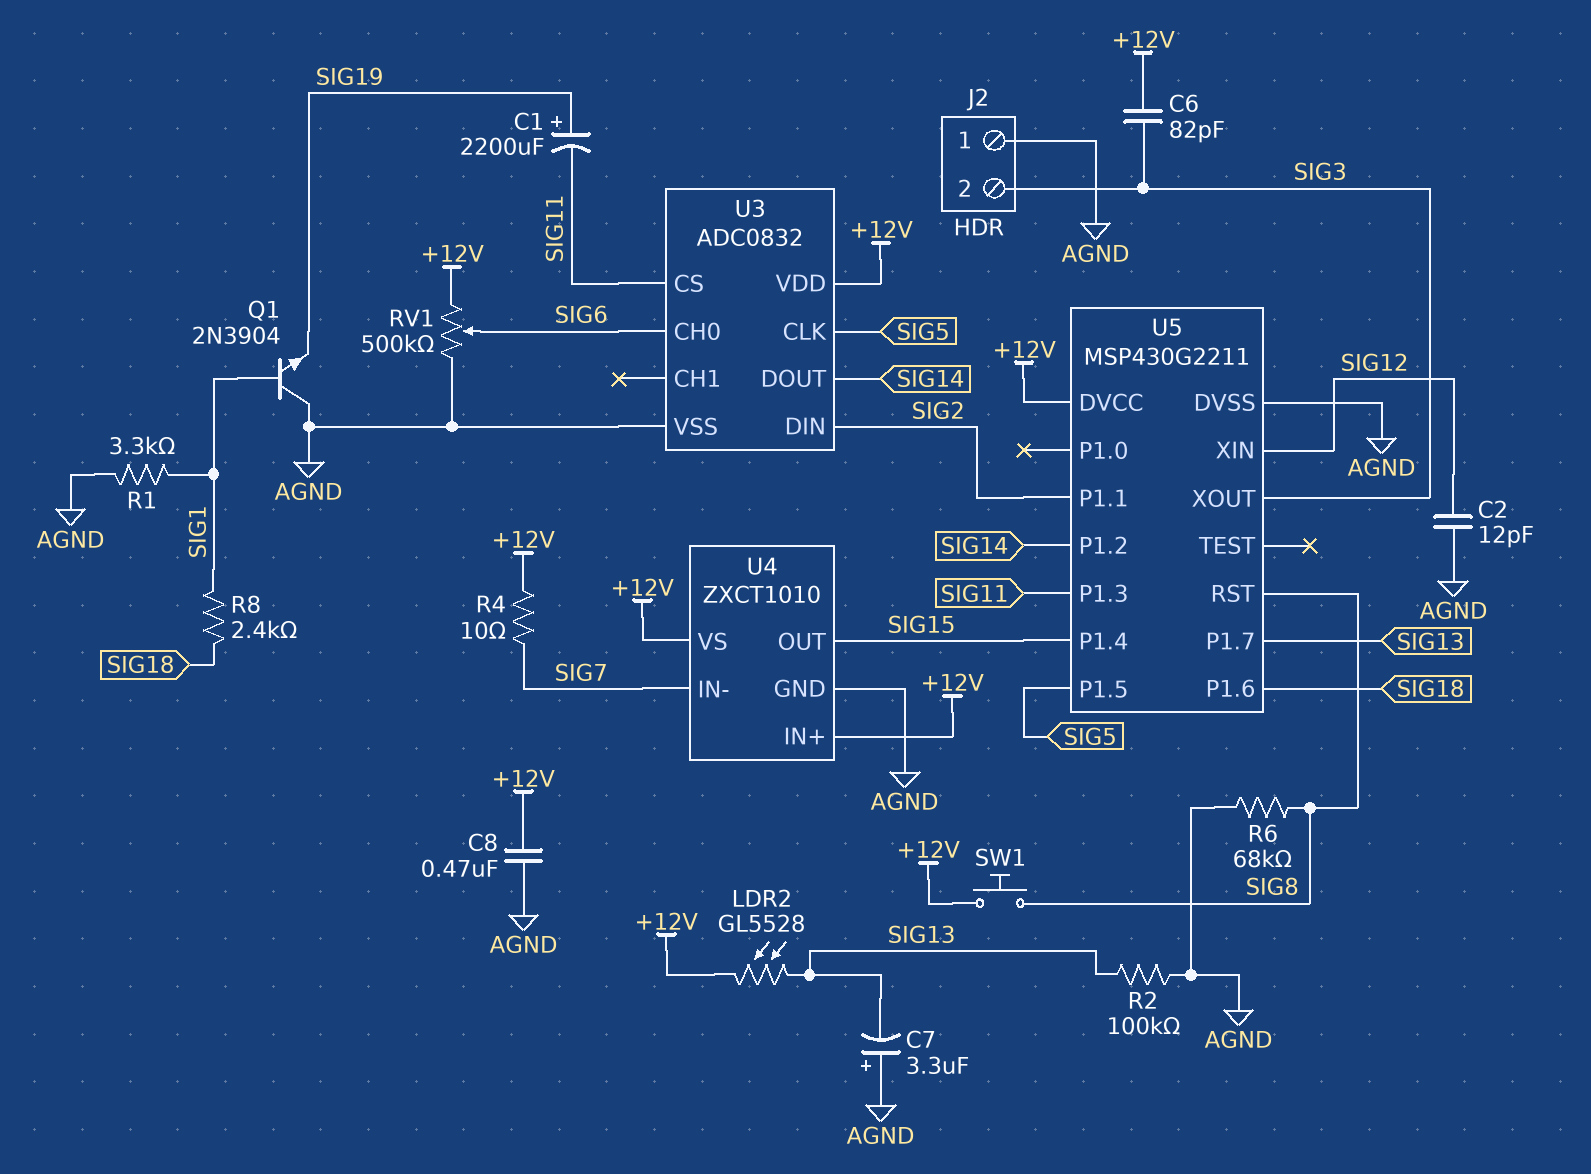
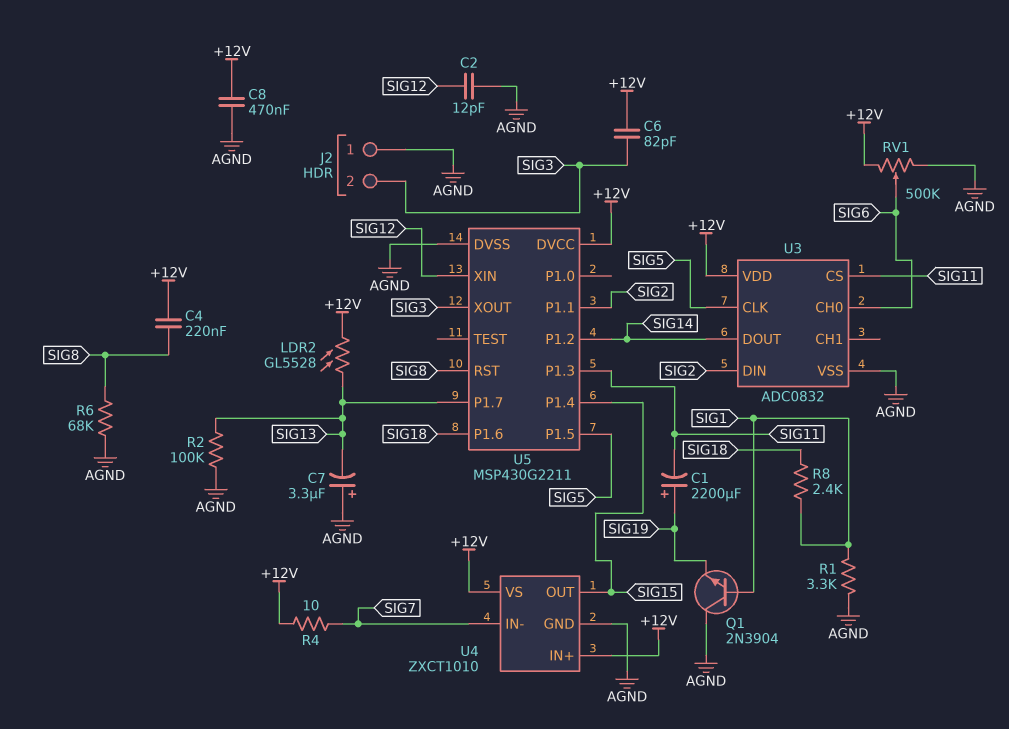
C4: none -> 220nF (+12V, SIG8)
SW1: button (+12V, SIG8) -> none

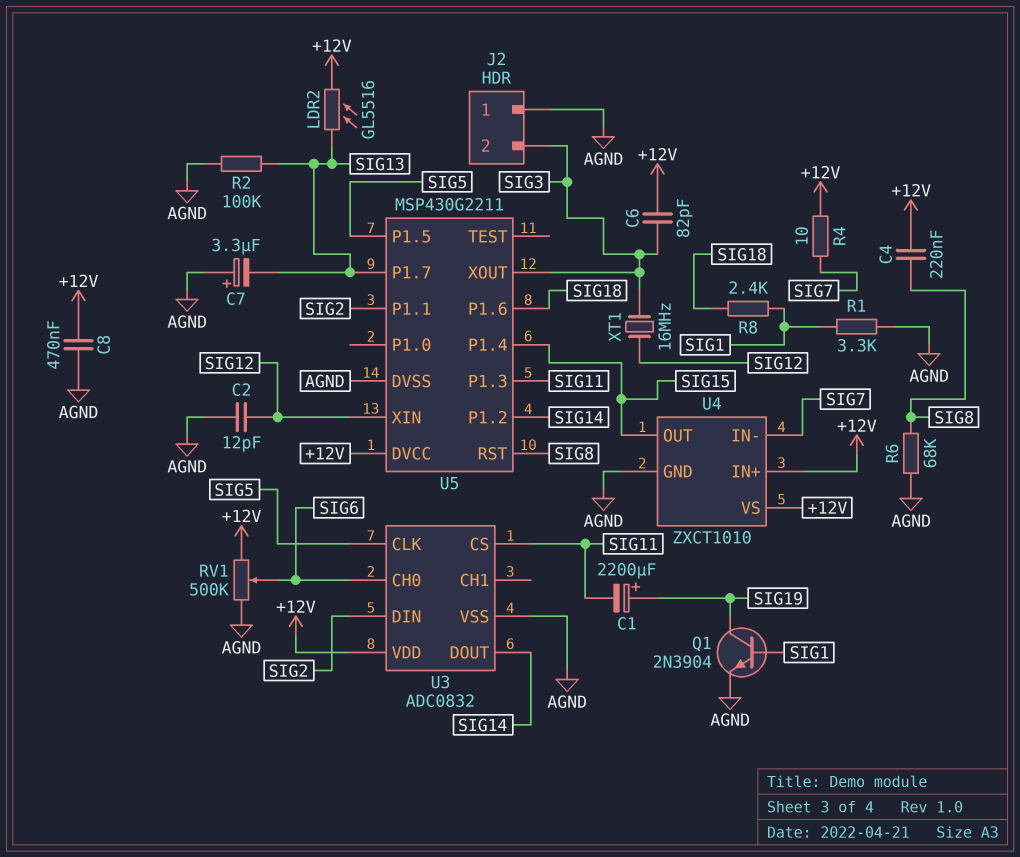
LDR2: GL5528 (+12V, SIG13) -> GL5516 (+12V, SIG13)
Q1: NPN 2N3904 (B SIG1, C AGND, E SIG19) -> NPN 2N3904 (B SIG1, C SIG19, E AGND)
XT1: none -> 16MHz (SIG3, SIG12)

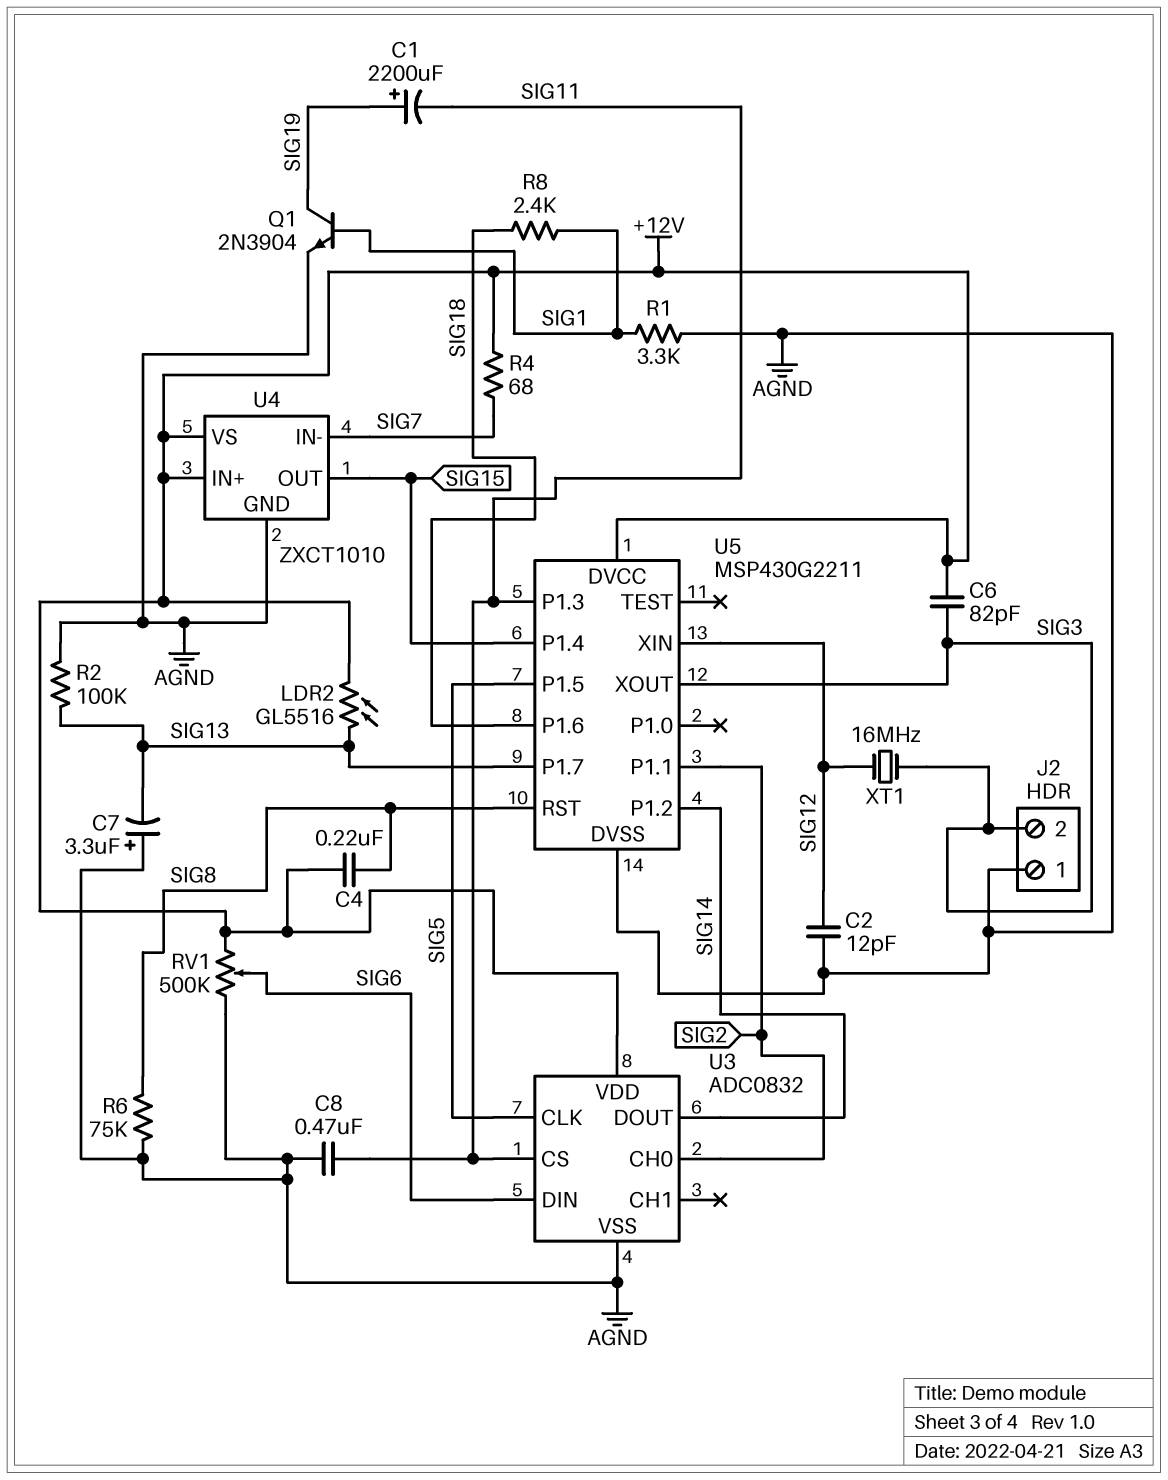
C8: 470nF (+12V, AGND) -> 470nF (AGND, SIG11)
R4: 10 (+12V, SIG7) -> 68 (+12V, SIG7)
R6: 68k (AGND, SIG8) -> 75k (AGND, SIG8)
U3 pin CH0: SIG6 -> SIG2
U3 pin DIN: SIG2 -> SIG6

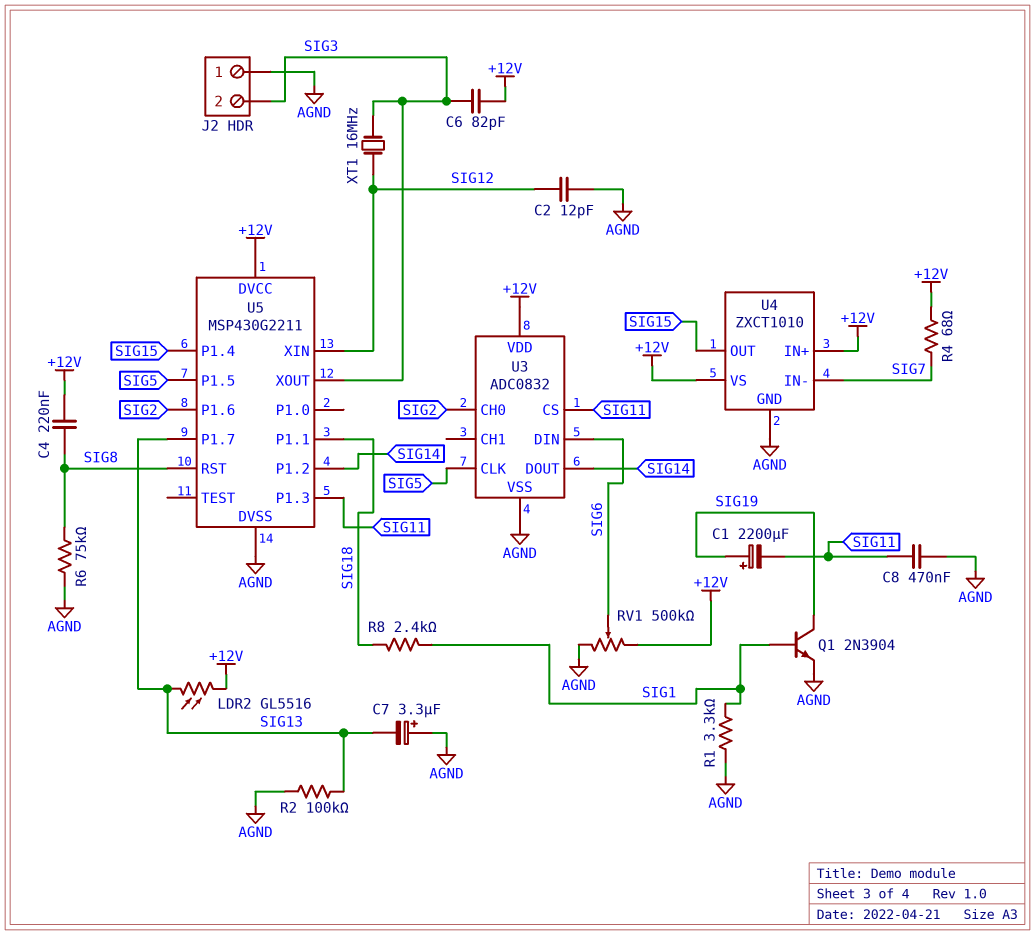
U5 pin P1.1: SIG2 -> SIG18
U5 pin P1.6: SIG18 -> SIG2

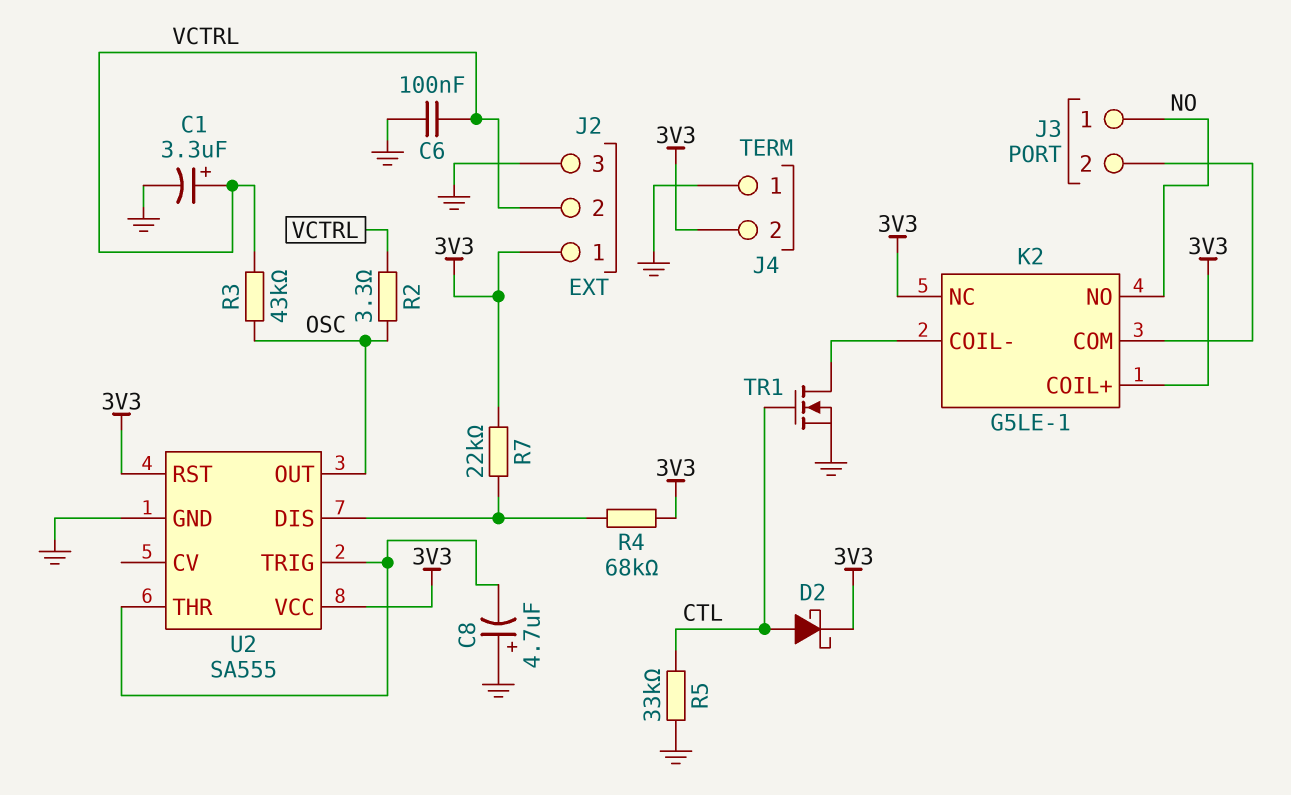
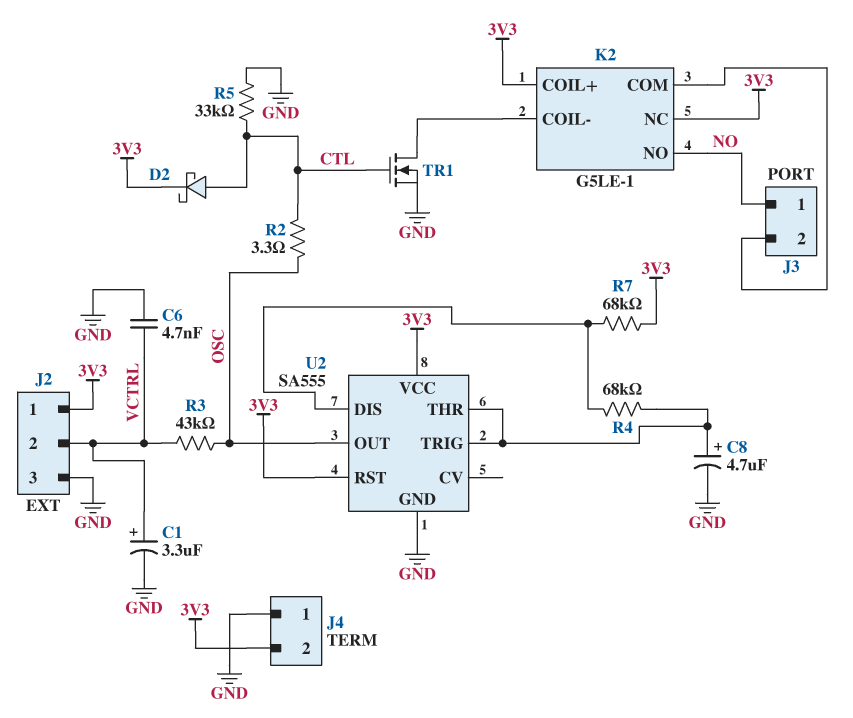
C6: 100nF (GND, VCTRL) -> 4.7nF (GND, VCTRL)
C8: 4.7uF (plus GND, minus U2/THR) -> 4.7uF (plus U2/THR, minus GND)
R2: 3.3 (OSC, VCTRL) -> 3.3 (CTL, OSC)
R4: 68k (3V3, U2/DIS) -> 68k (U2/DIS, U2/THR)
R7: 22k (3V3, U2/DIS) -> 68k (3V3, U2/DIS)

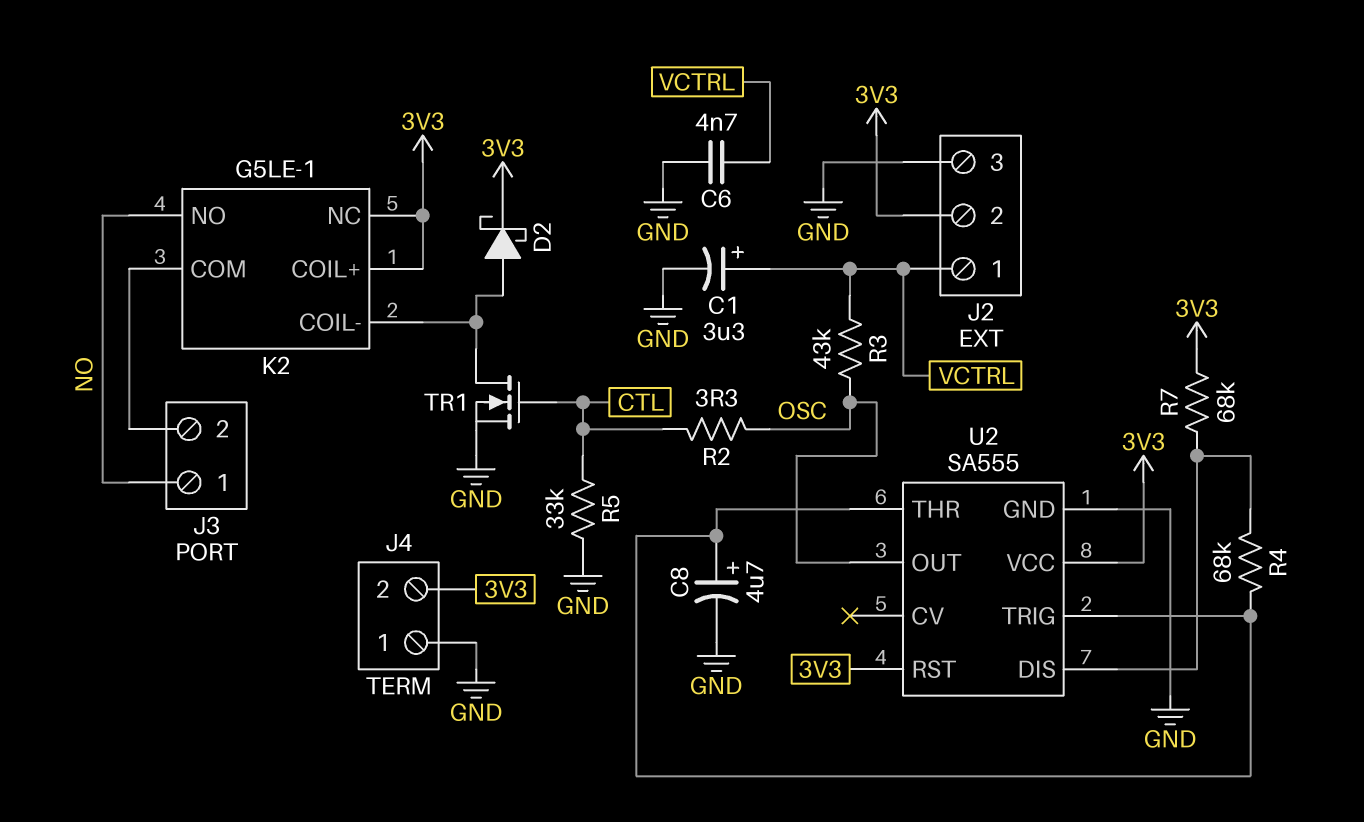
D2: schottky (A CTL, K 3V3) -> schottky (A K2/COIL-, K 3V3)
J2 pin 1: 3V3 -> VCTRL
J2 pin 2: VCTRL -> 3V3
════════════════
*Task*: Copy verbatim the span that opens at the line with "U3 pin DIN: SIG2 -> SIG6" and closes at the final line of the listing. Do not carry over any pictures.

*Result of this task*:
U3 pin DIN: SIG2 -> SIG6

U5 pin P1.1: SIG2 -> SIG18
U5 pin P1.6: SIG18 -> SIG2

C6: 100nF (GND, VCTRL) -> 4.7nF (GND, VCTRL)
C8: 4.7uF (plus GND, minus U2/THR) -> 4.7uF (plus U2/THR, minus GND)
R2: 3.3 (OSC, VCTRL) -> 3.3 (CTL, OSC)
R4: 68k (3V3, U2/DIS) -> 68k (U2/DIS, U2/THR)
R7: 22k (3V3, U2/DIS) -> 68k (3V3, U2/DIS)

D2: schottky (A CTL, K 3V3) -> schottky (A K2/COIL-, K 3V3)
J2 pin 1: 3V3 -> VCTRL
J2 pin 2: VCTRL -> 3V3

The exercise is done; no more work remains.